■ **TASK ITEM**
Begin your copy at the line that contains "relocated: mug/scarlet <272,180,344,256>" and carry it on, exactly, to the last line of the material below.

══ RAW DATA

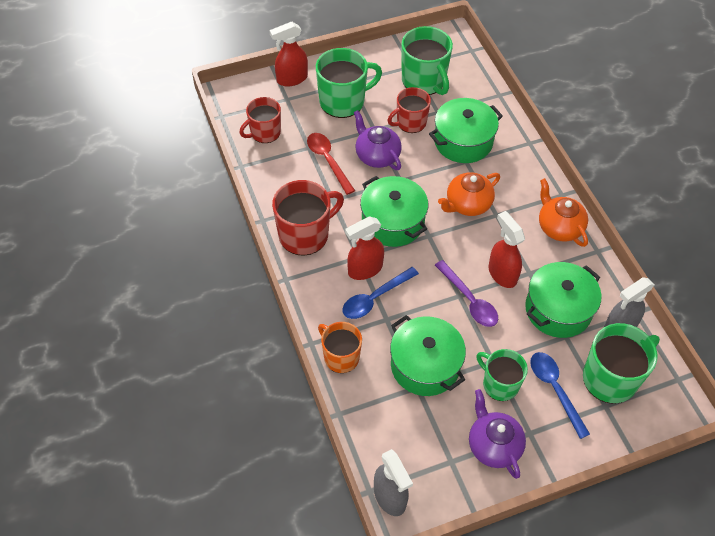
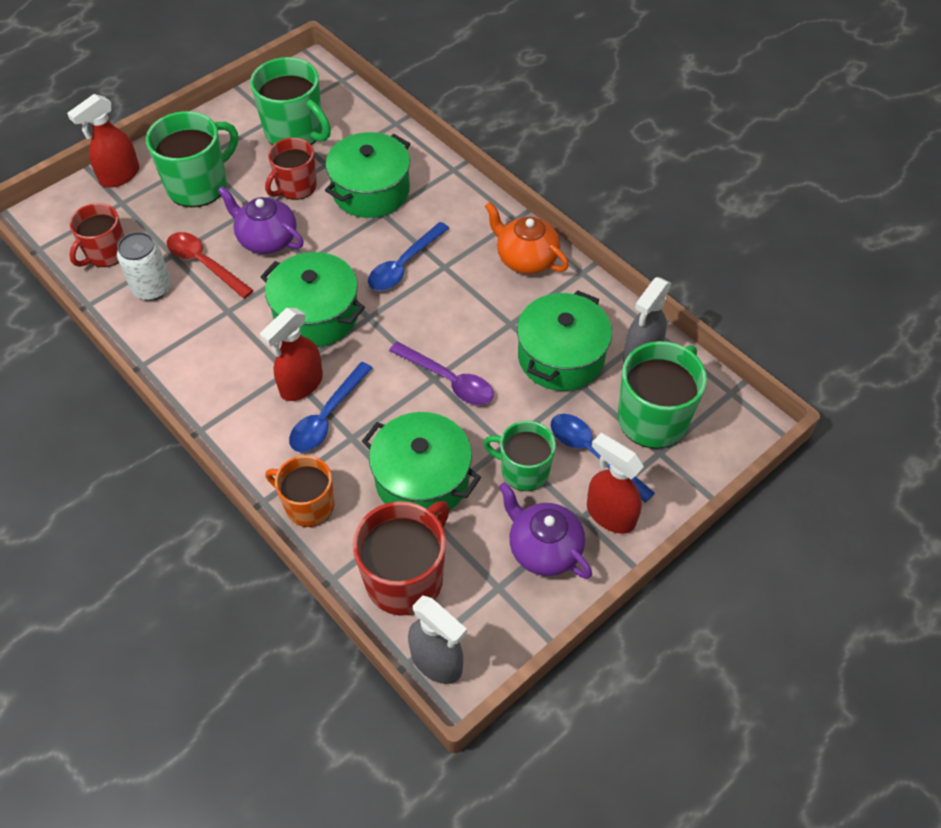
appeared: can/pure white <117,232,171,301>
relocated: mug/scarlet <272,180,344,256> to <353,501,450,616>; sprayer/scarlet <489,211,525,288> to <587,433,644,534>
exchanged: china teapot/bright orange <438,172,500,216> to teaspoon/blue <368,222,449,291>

════

■ **TASK RESULT**
relocated: mug/scarlet <272,180,344,256> to <353,501,450,616>; sprayer/scarlet <489,211,525,288> to <587,433,644,534>
exchanged: china teapot/bright orange <438,172,500,216> to teaspoon/blue <368,222,449,291>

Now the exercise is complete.